***** Collected material *****

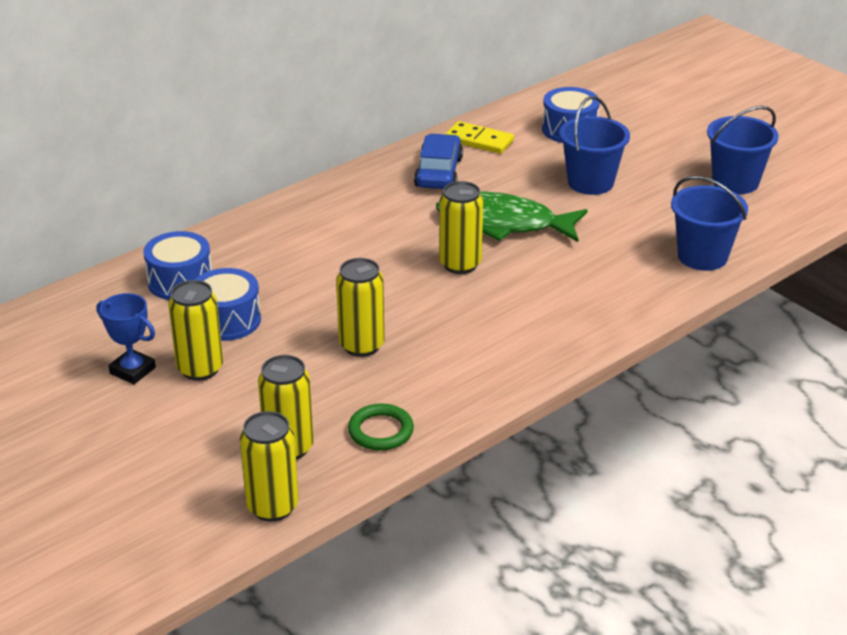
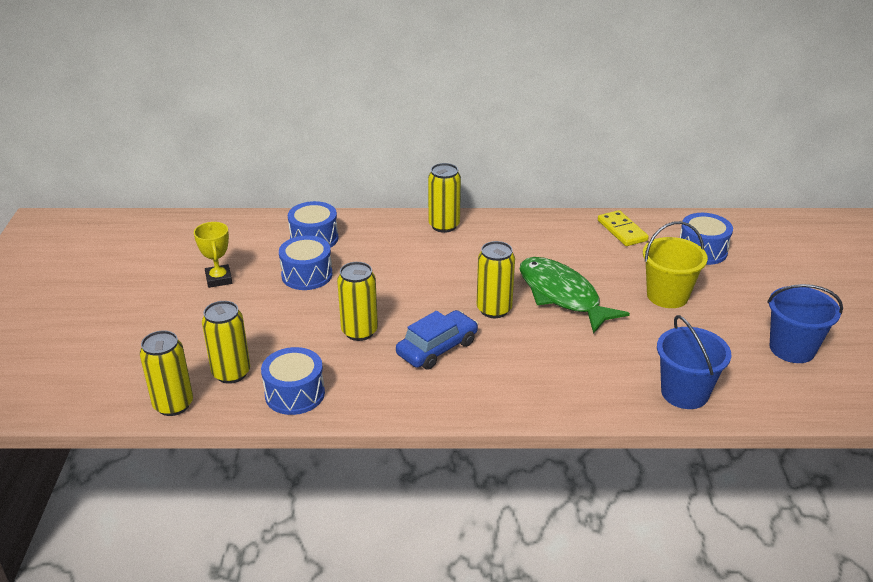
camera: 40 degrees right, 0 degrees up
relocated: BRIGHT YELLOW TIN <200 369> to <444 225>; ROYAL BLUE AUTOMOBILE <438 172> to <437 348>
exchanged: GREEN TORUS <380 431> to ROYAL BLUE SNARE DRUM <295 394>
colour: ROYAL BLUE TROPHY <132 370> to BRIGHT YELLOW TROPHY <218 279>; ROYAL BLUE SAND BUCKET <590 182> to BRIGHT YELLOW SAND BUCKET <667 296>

*****

** Your instructions **
Say again, word for word, the lines beginning at the top of the data and ending with the line that has "exchanged: GREEN TORUS". Skip the pictures.

** Written solution **
camera: 40 degrees right, 0 degrees up
relocated: BRIGHT YELLOW TIN <200 369> to <444 225>; ROYAL BLUE AUTOMOBILE <438 172> to <437 348>
exchanged: GREEN TORUS <380 431> to ROYAL BLUE SNARE DRUM <295 394>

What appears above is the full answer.